_Your assignment_
Only the pictures should be dropped; every line of the data must come back exactly as written.

Structured diff data:
= Beginning of Section =
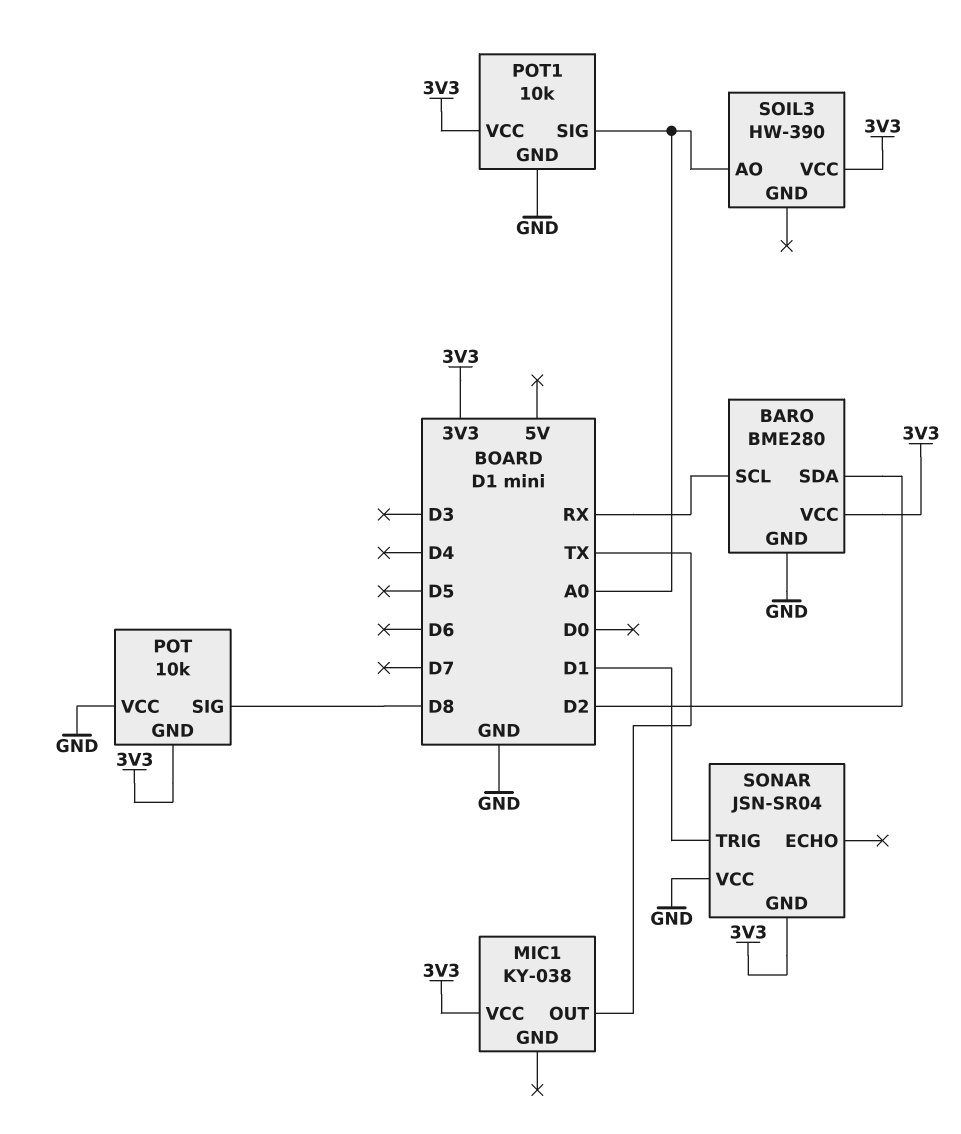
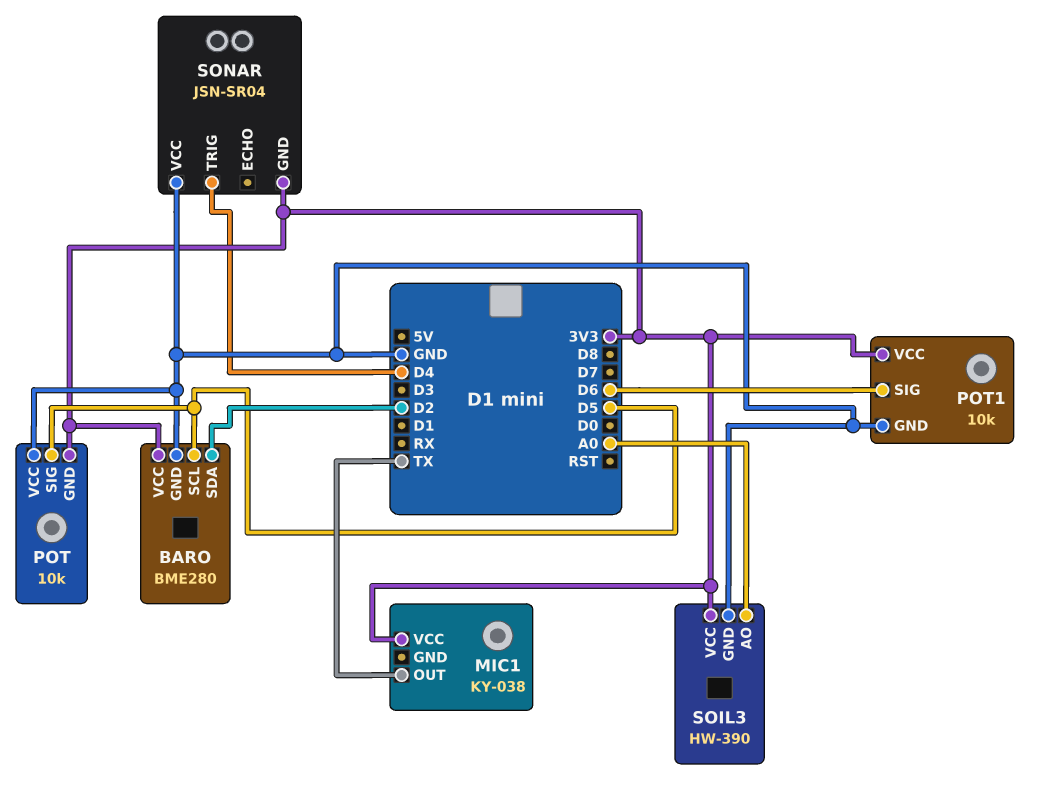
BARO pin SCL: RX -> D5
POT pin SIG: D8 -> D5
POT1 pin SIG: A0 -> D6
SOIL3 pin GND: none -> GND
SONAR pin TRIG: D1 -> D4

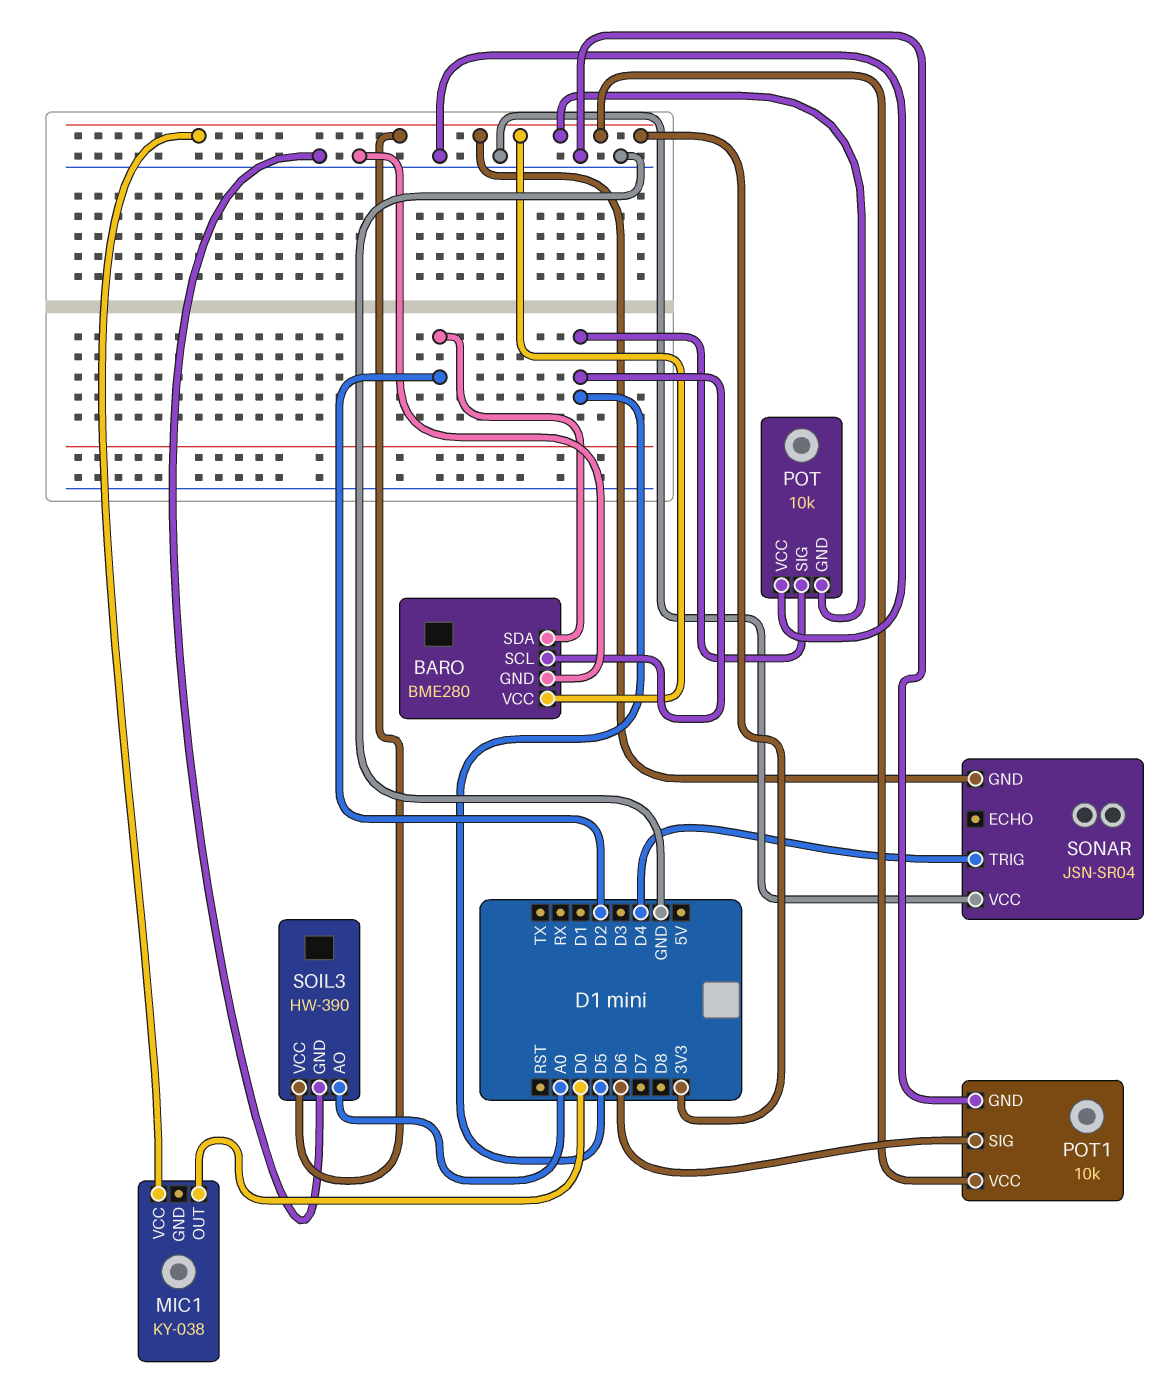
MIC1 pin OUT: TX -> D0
= End of Section =
_Reply_
BARO pin SCL: RX -> D5
POT pin SIG: D8 -> D5
POT1 pin SIG: A0 -> D6
SOIL3 pin GND: none -> GND
SONAR pin TRIG: D1 -> D4

MIC1 pin OUT: TX -> D0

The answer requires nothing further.